Data listing:
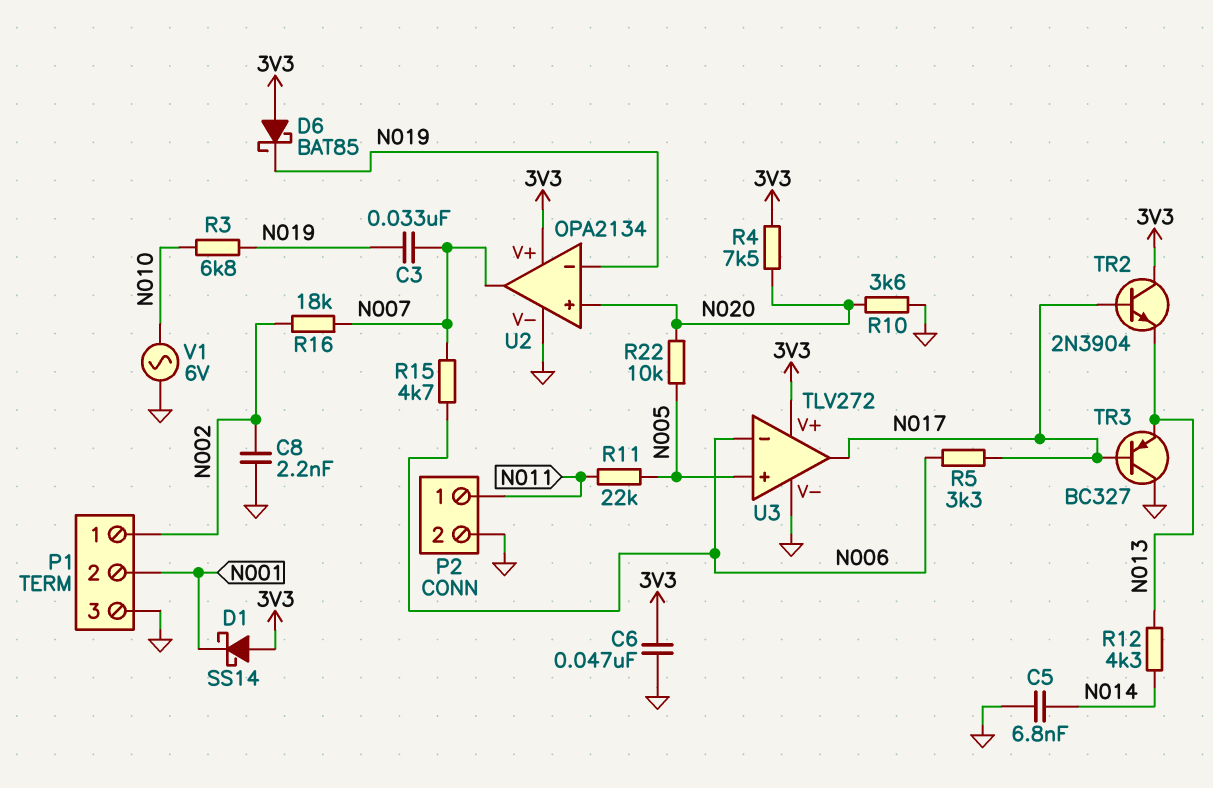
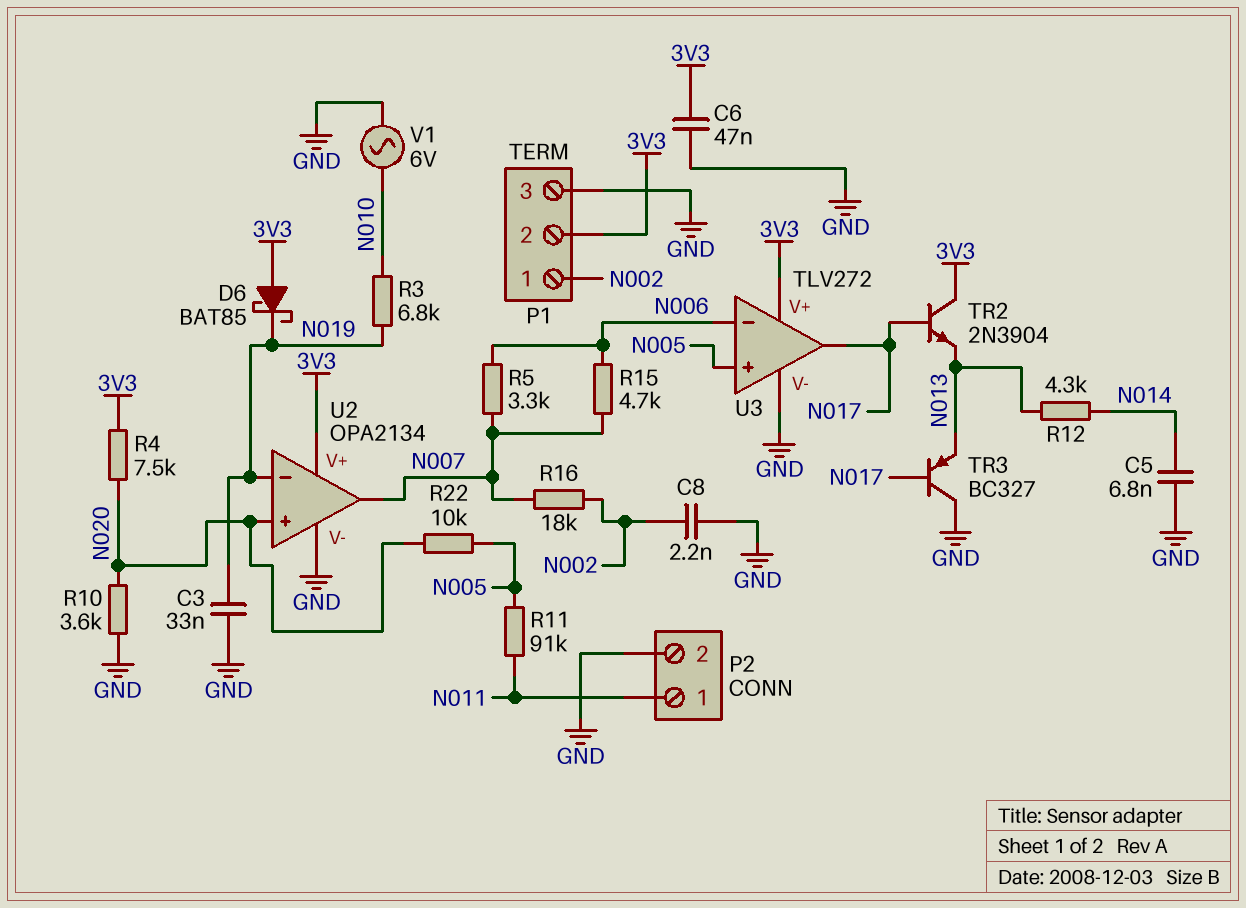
C3: 33nF (N007, N019) -> 33nF (GND, N019)
D1: schottky SS14 (A 3V3, K N001) -> none
P1 pin 2: N001 -> 3V3
R5: 3.3k (N006, N017) -> 3.3k (N006, N007)
R11: 22k (N005, N011) -> 91k (N005, N011)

Work order: Only the lines from the one containing "R5: 3.3k (N006, N017) -> 3.3k (N006, N007)" to the end of the listing belong in the output, each reproduced exactly.

Result below:
R5: 3.3k (N006, N017) -> 3.3k (N006, N007)
R11: 22k (N005, N011) -> 91k (N005, N011)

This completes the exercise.